◆ Data excerpts:
━━━━━━━━━━━━━━━━━━━━━━━━━━━━━━
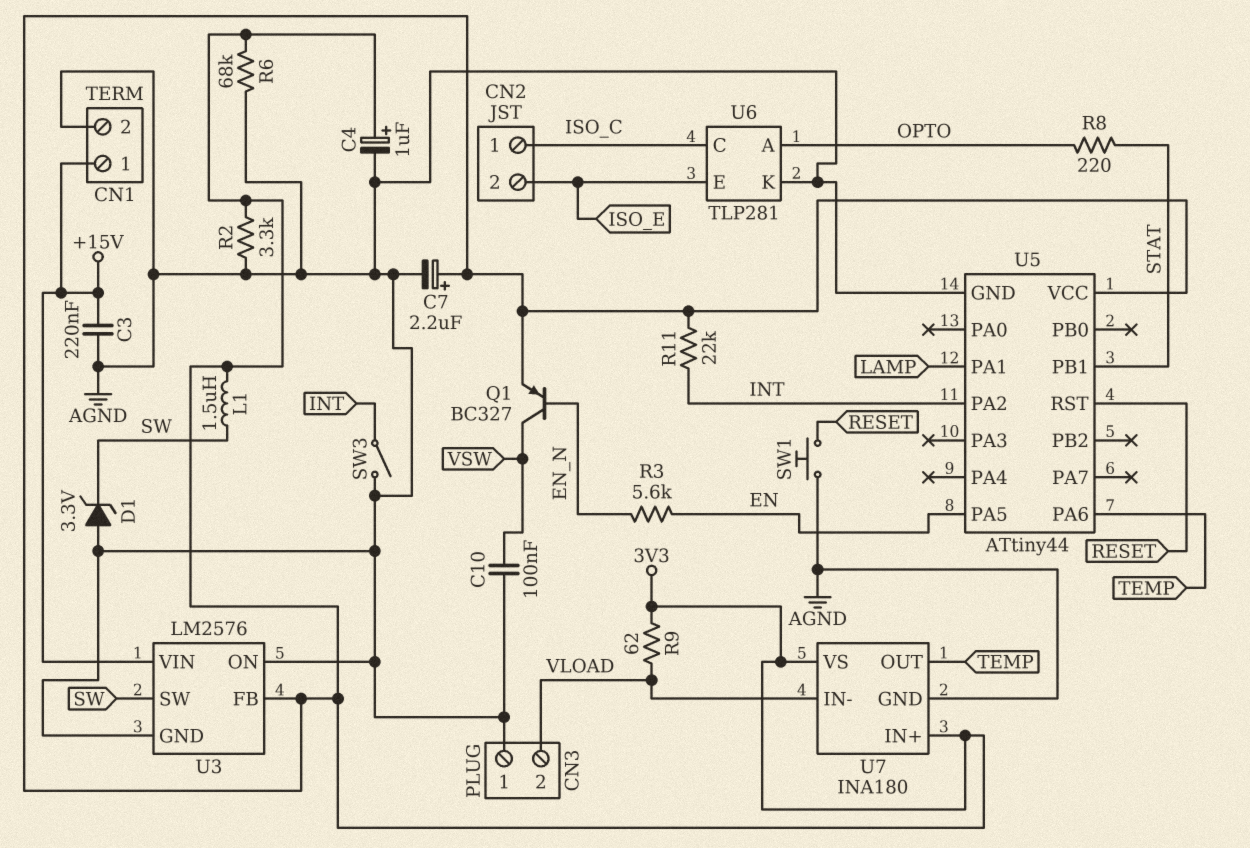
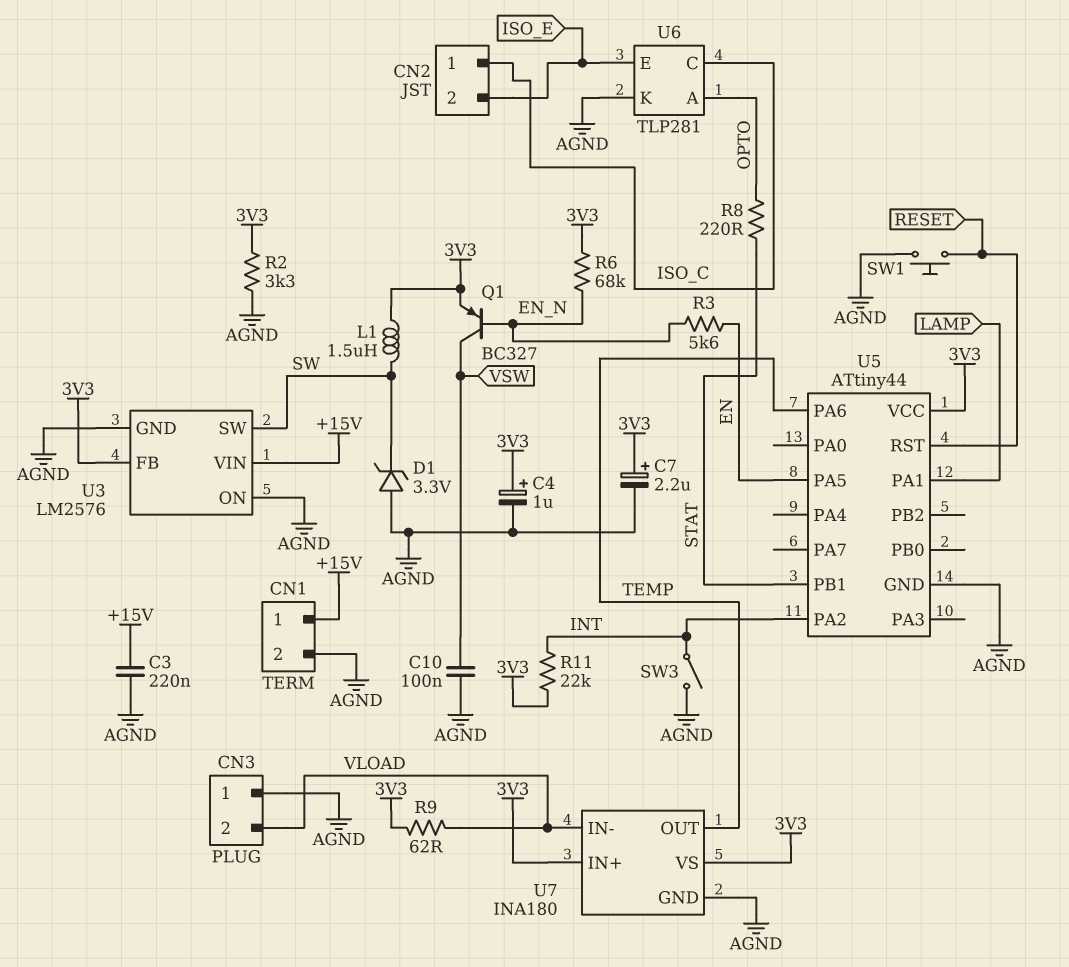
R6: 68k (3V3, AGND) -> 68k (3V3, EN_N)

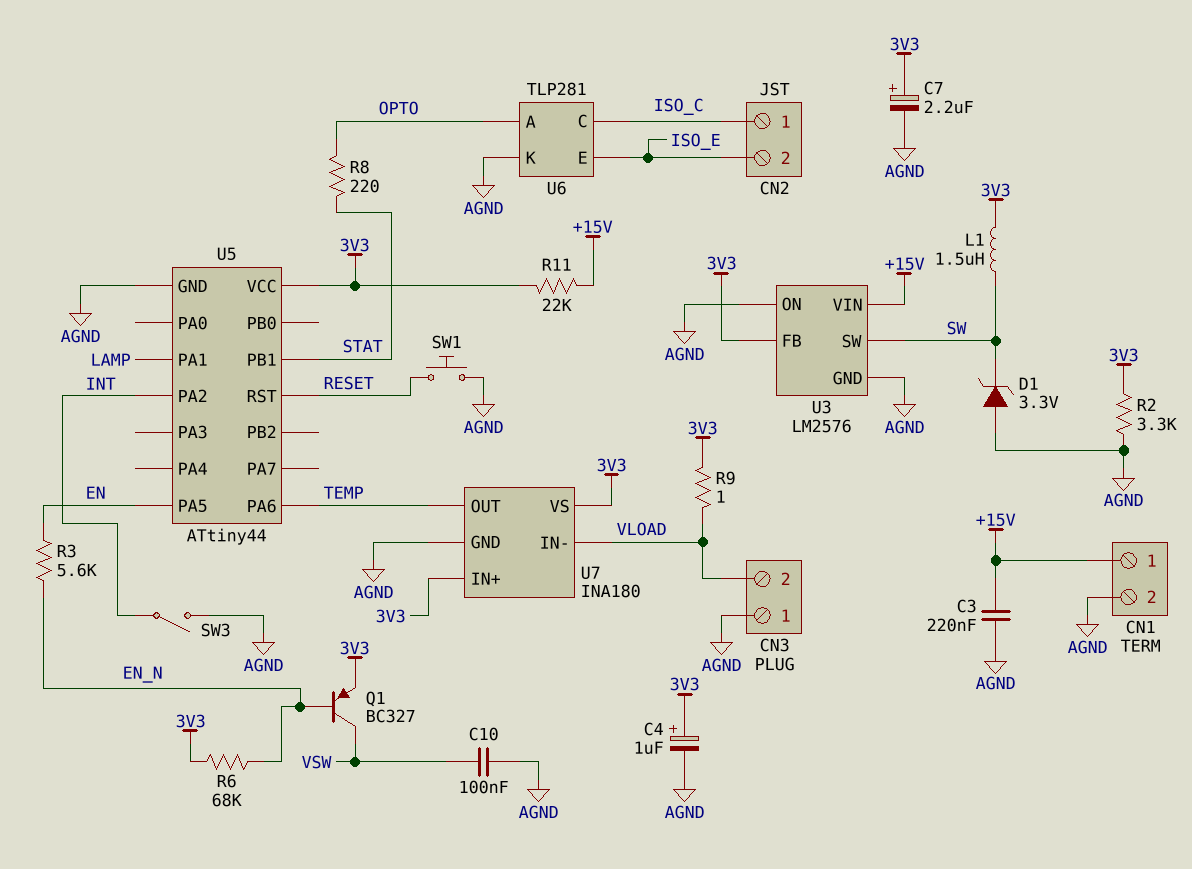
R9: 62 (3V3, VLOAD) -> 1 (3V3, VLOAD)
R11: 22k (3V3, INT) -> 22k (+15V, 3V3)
━━━━━━━━━━━━━━━━━━━━━━━━━━━━━━
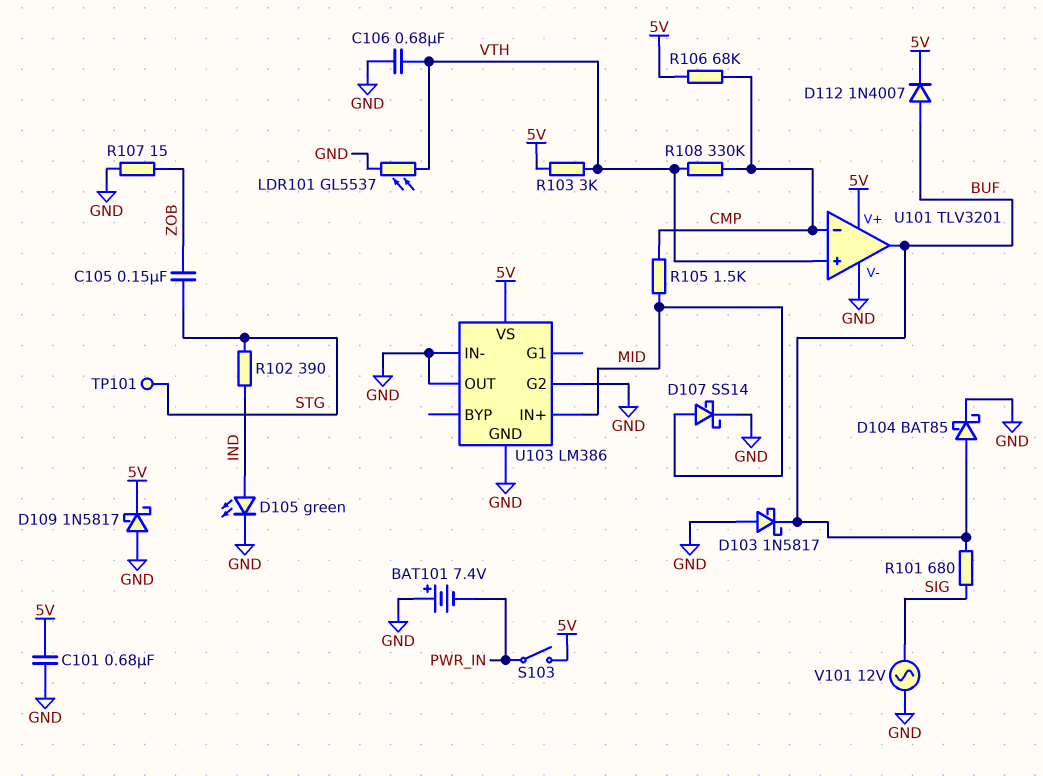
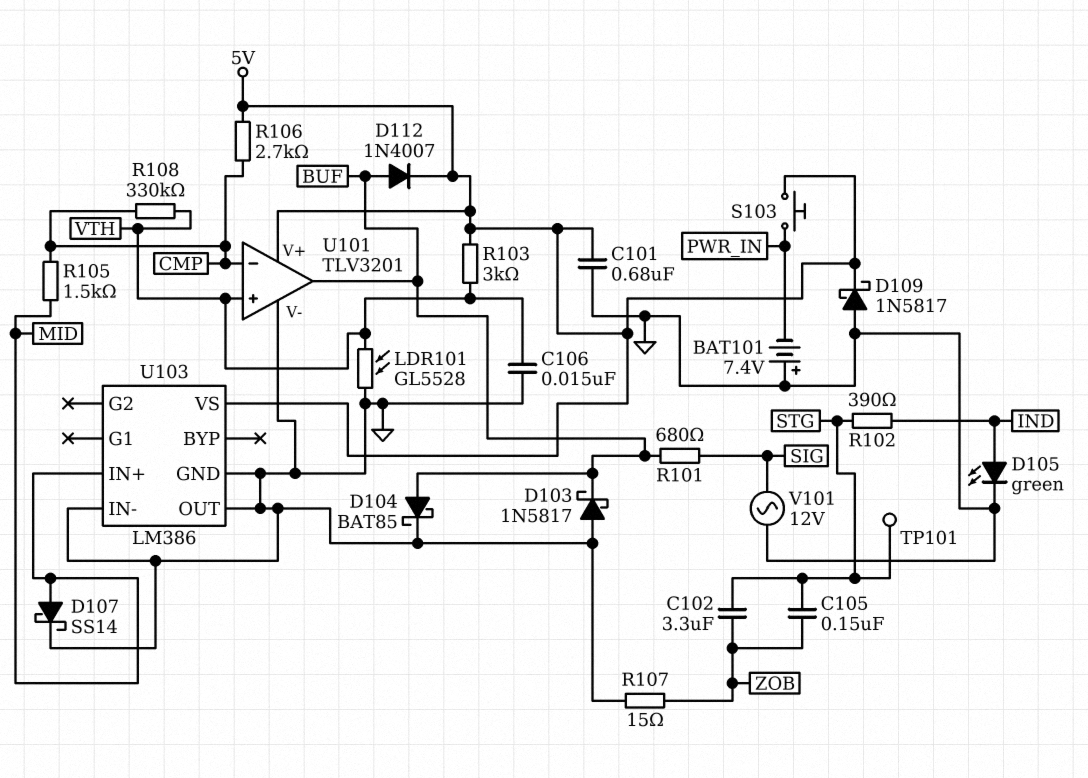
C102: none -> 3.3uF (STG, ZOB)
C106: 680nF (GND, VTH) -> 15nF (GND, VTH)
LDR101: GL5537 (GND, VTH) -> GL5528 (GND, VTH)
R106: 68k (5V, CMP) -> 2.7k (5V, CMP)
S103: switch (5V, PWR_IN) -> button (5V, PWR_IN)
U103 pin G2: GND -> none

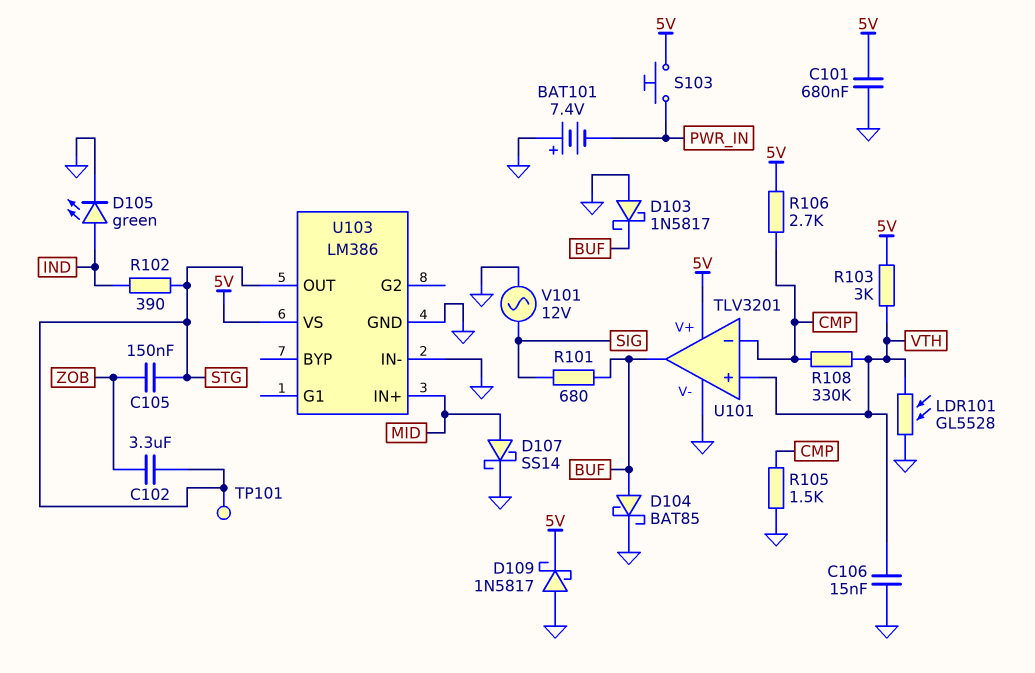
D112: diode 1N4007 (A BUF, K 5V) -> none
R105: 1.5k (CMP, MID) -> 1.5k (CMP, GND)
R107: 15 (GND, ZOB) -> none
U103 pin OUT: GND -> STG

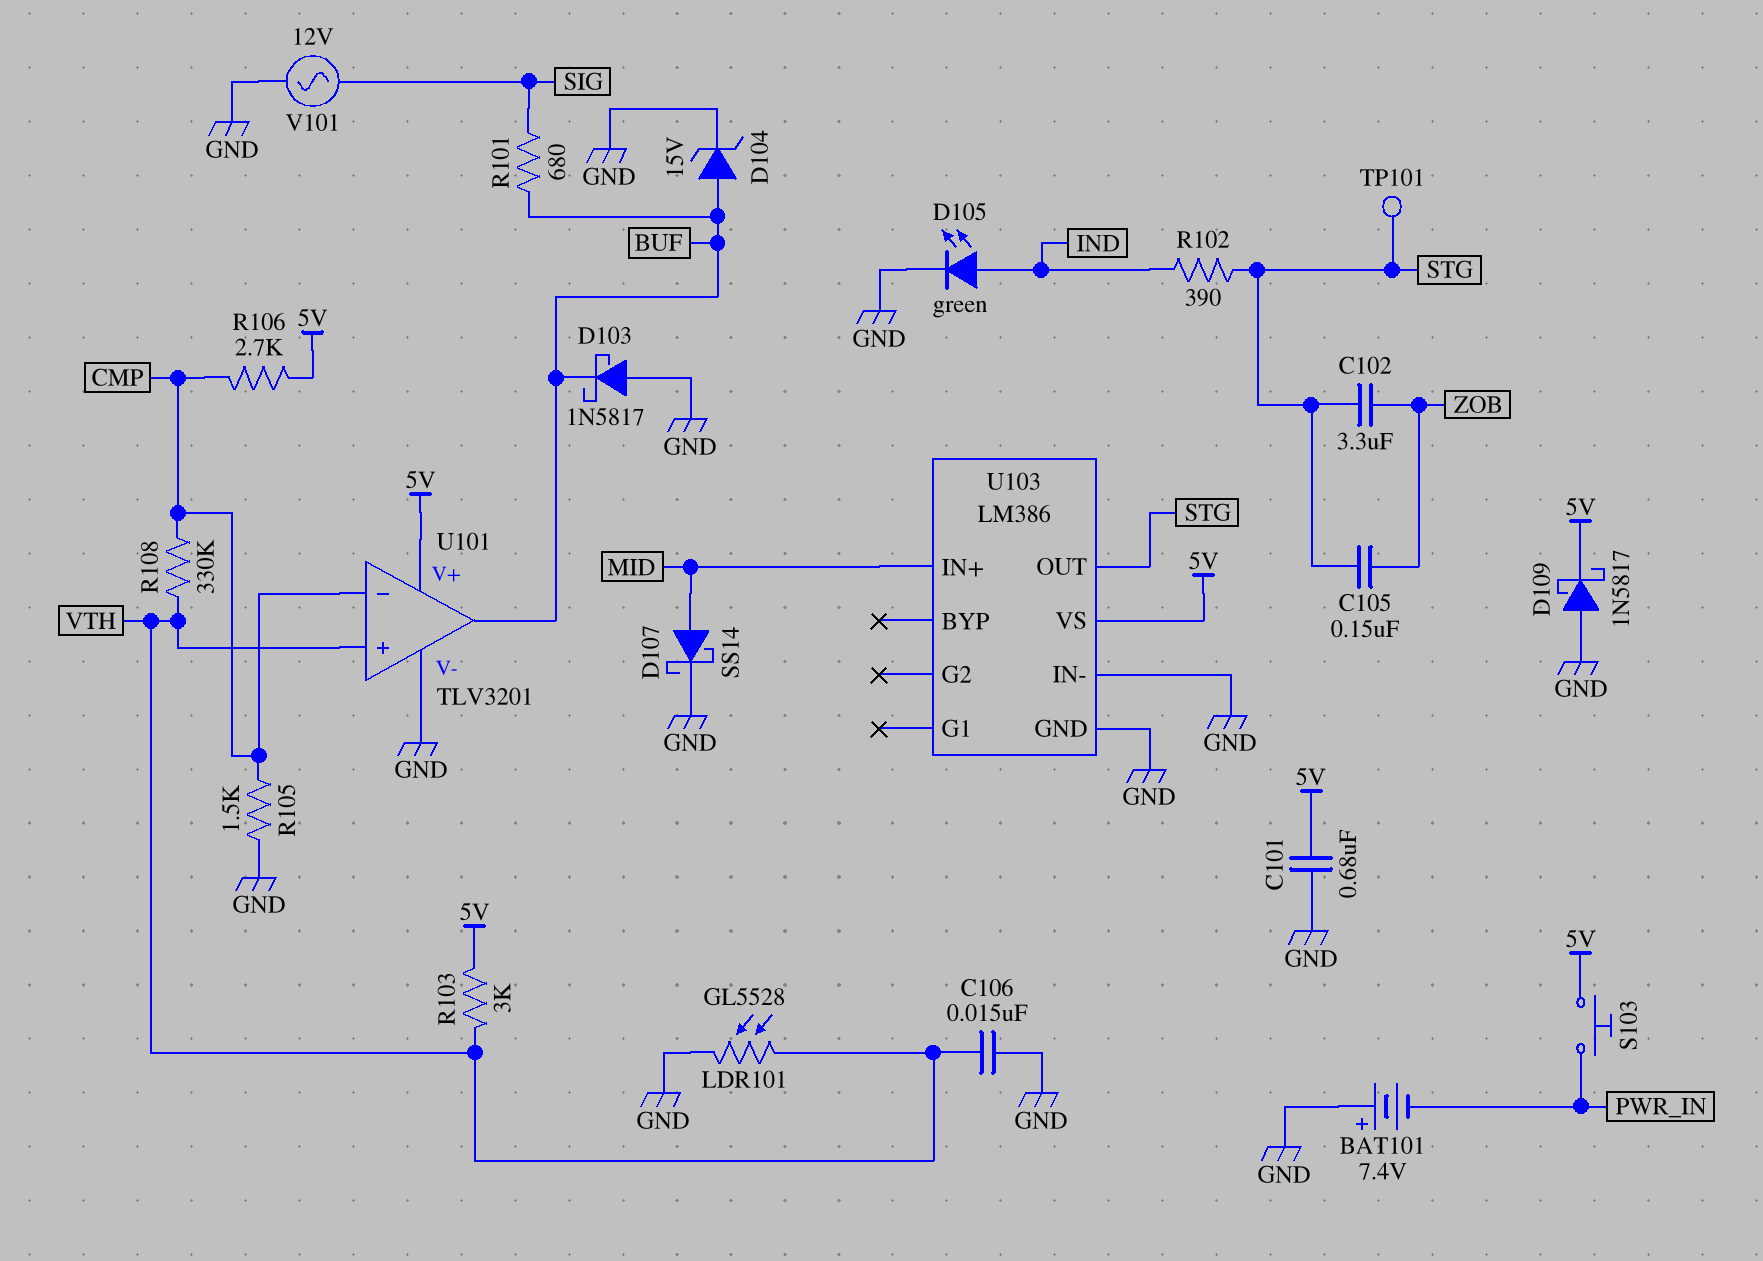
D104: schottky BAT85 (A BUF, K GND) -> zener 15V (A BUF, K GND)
━━━━━━━━━━━━━━━━━━━━━━━━━━━━━━
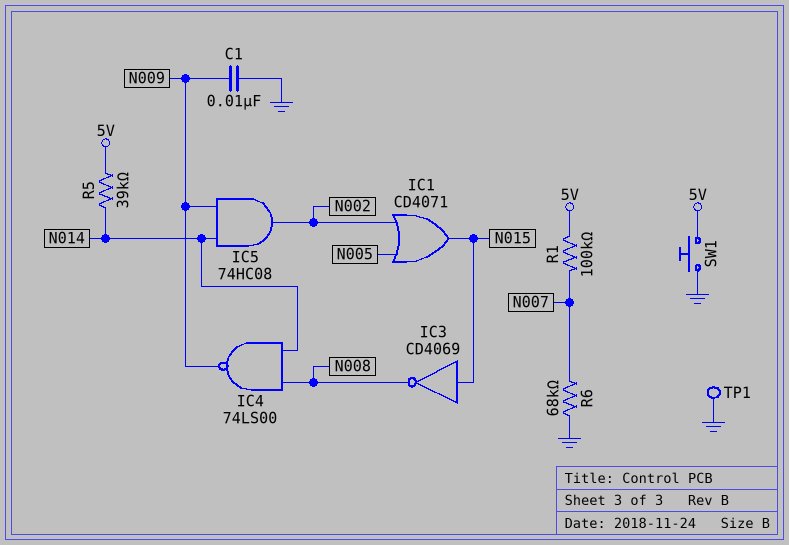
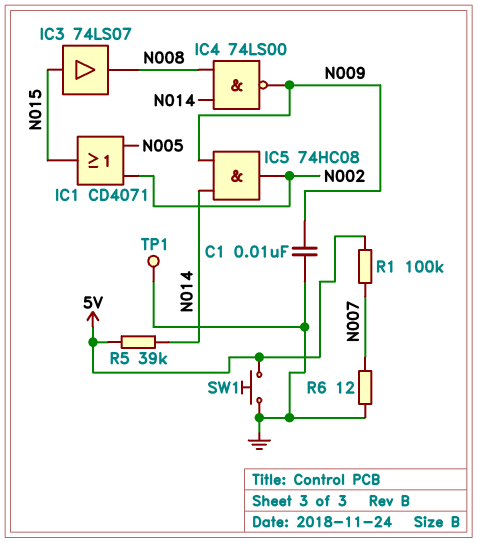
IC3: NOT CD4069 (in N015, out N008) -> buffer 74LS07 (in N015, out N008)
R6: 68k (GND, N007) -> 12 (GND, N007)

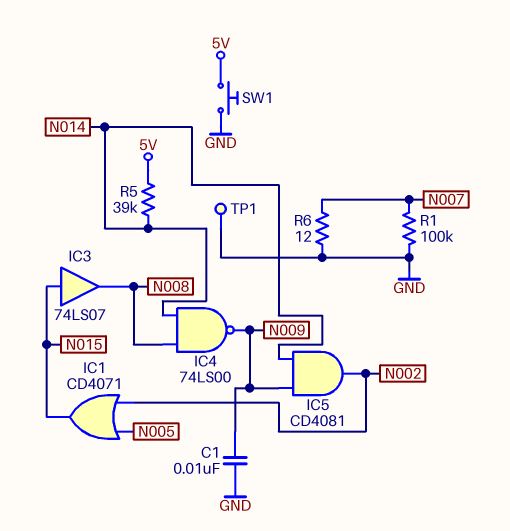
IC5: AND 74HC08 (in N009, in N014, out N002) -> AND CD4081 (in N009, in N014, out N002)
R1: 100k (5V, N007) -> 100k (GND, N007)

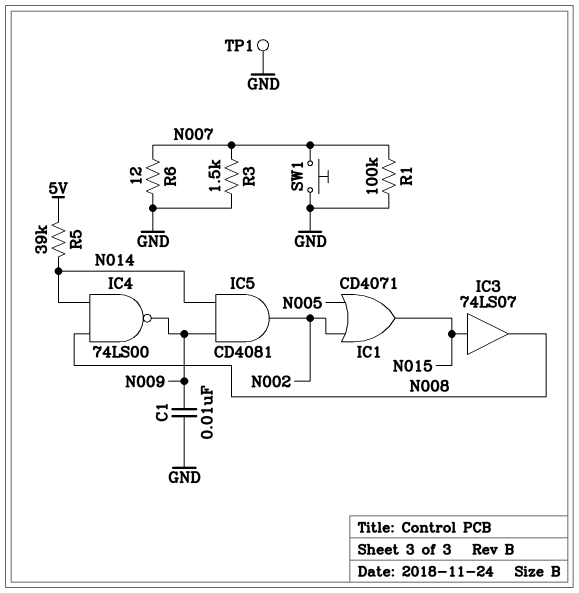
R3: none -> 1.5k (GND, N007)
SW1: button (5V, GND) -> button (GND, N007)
━━━━━━━━━━━━━━━━━━━━━━━━━━━━━━
◆ Instructions for the task: Write out the lines above from the one with "C102: none -> 3.3uF (STG, ZOB)" through the one with "D104: schottky BAT85", ends included, exactly; no picture goes in.

◆ Response:
C102: none -> 3.3uF (STG, ZOB)
C106: 680nF (GND, VTH) -> 15nF (GND, VTH)
LDR101: GL5537 (GND, VTH) -> GL5528 (GND, VTH)
R106: 68k (5V, CMP) -> 2.7k (5V, CMP)
S103: switch (5V, PWR_IN) -> button (5V, PWR_IN)
U103 pin G2: GND -> none

D112: diode 1N4007 (A BUF, K 5V) -> none
R105: 1.5k (CMP, MID) -> 1.5k (CMP, GND)
R107: 15 (GND, ZOB) -> none
U103 pin OUT: GND -> STG

D104: schottky BAT85 (A BUF, K GND) -> zener 15V (A BUF, K GND)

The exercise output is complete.